▸ **Exercise**: Since the copy must hold text only, transcribe the data below exactly and omit the images.

── Exercise data

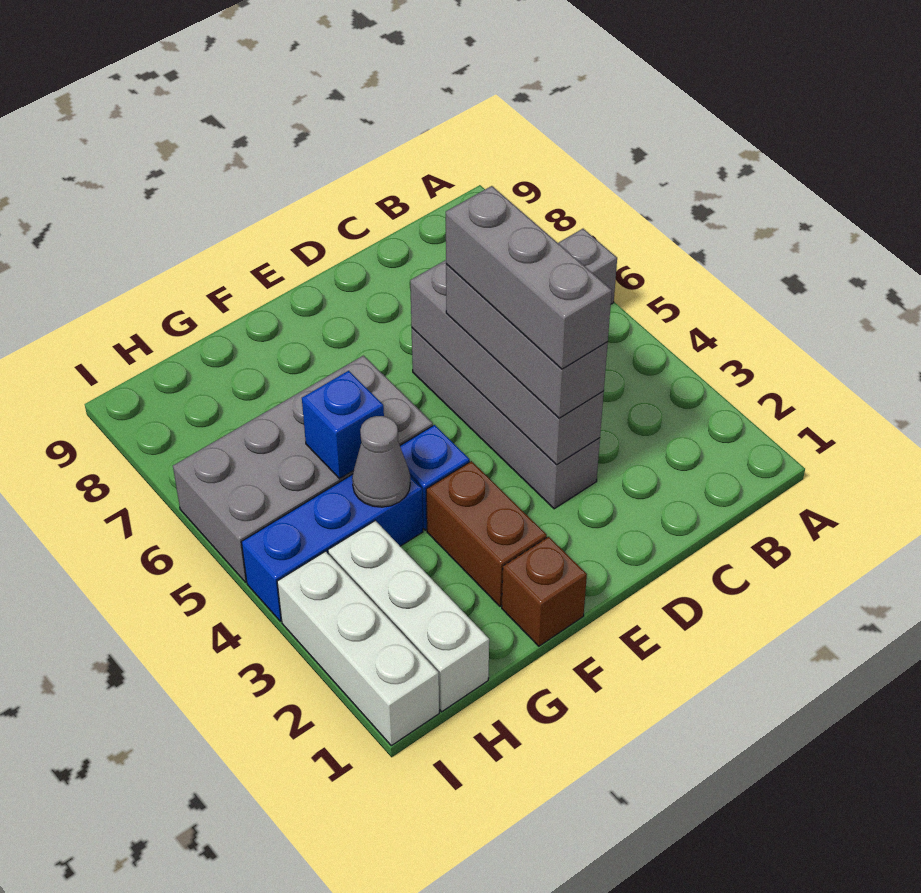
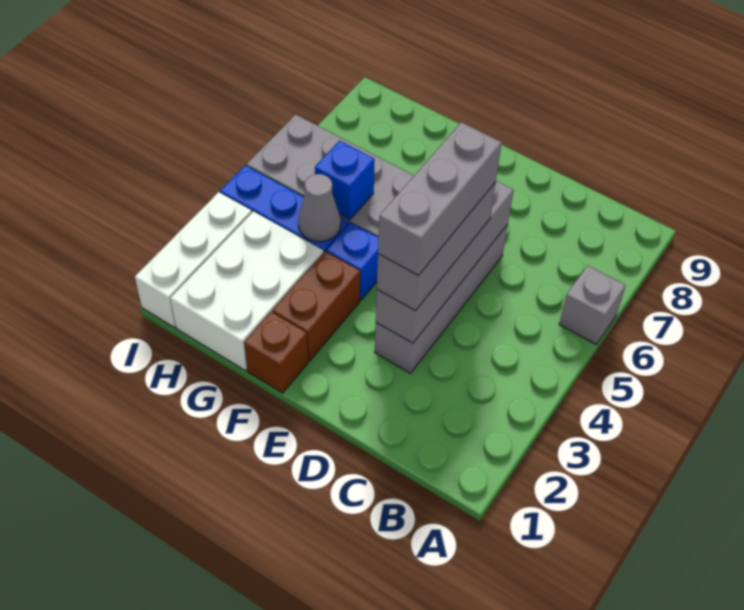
white 1x3 brick [328,521,489,712] -> white 2x3 brick [170,211,323,371]

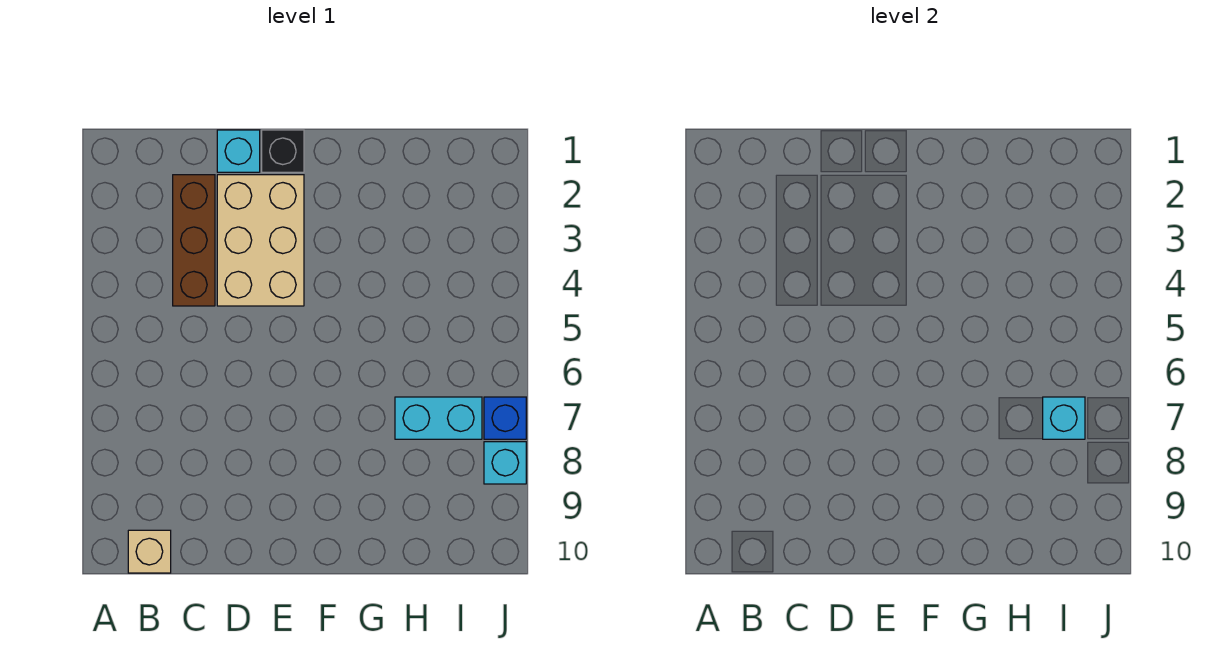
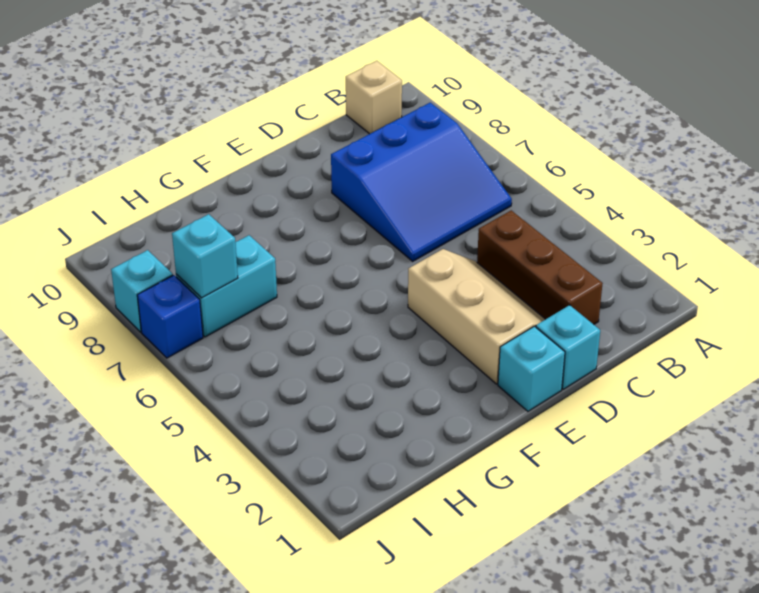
none -> blue 3x3 slope [331,103,512,261]
tan 2x3 brick [217,175,304,306] -> tan 2x3 slope [408,249,545,384]
black 1x1 brick [262,130,304,172] -> cyan 1x1 brick [498,326,565,411]

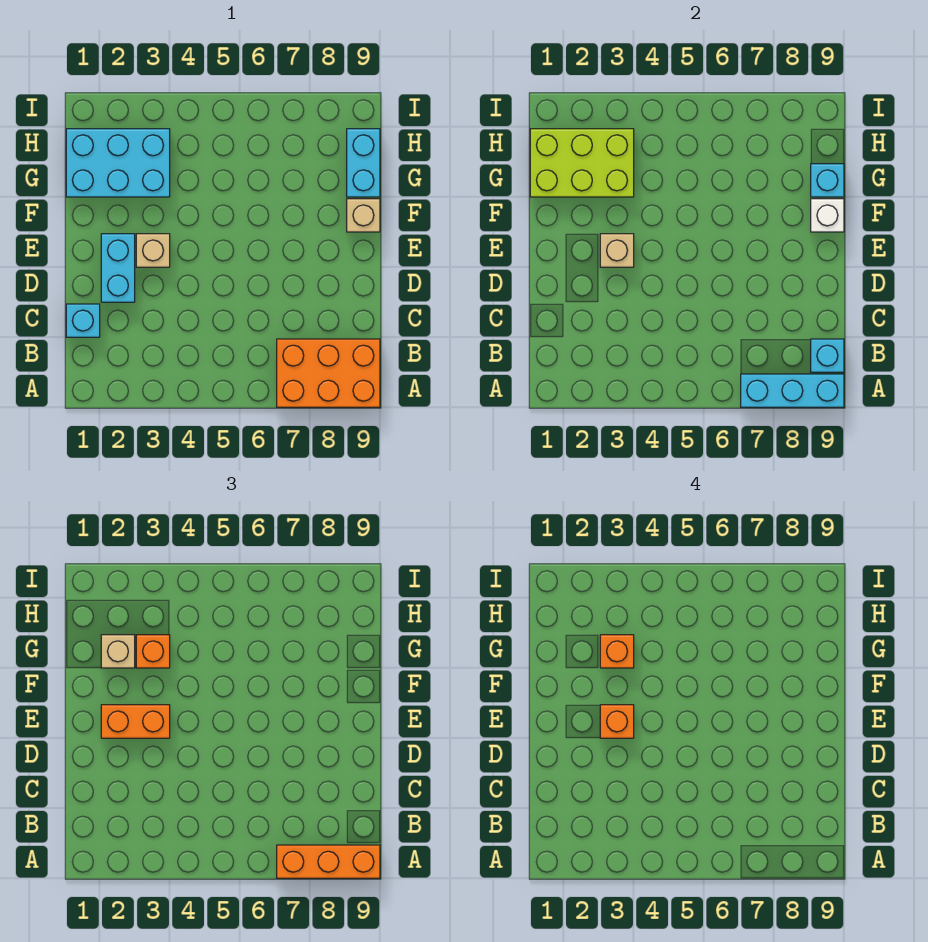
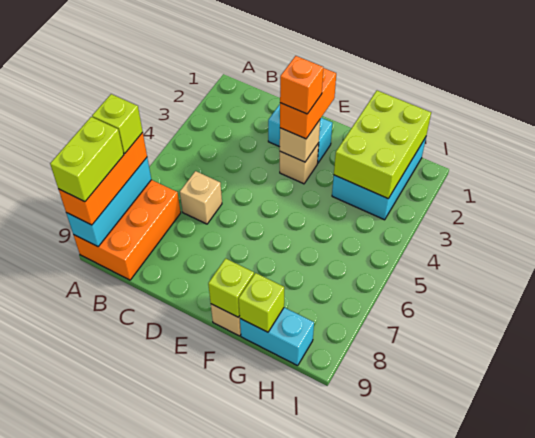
none -> lime 1x1 brick [92,94,143,153]
none -> lime 1x2 brick [50,117,124,202]
cyan 1x1 brick [811,339,844,372] -> none
cyan 1x1 brick [66,304,100,337] -> none
white 1x1 brick [811,199,844,232] -> lime 1x1 brick [208,258,254,317]
tan 1x1 brick [101,635,135,668] -> tan 1x1 brick moved to [180,171,222,224]
orange 1x1 brick [136,635,170,668] -> none
orange 1x1 brick [600,635,634,668] -> none
cyan 1x1 brick [811,164,844,197] -> lime 1x1 brick [239,273,284,332]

────

▸ **Answer area**:
white 1x3 brick [328,521,489,712] -> white 2x3 brick [170,211,323,371]

none -> blue 3x3 slope [331,103,512,261]
tan 2x3 brick [217,175,304,306] -> tan 2x3 slope [408,249,545,384]
black 1x1 brick [262,130,304,172] -> cyan 1x1 brick [498,326,565,411]

none -> lime 1x1 brick [92,94,143,153]
none -> lime 1x2 brick [50,117,124,202]
cyan 1x1 brick [811,339,844,372] -> none
cyan 1x1 brick [66,304,100,337] -> none
white 1x1 brick [811,199,844,232] -> lime 1x1 brick [208,258,254,317]
tan 1x1 brick [101,635,135,668] -> tan 1x1 brick moved to [180,171,222,224]
orange 1x1 brick [136,635,170,668] -> none
orange 1x1 brick [600,635,634,668] -> none
cyan 1x1 brick [811,164,844,197] -> lime 1x1 brick [239,273,284,332]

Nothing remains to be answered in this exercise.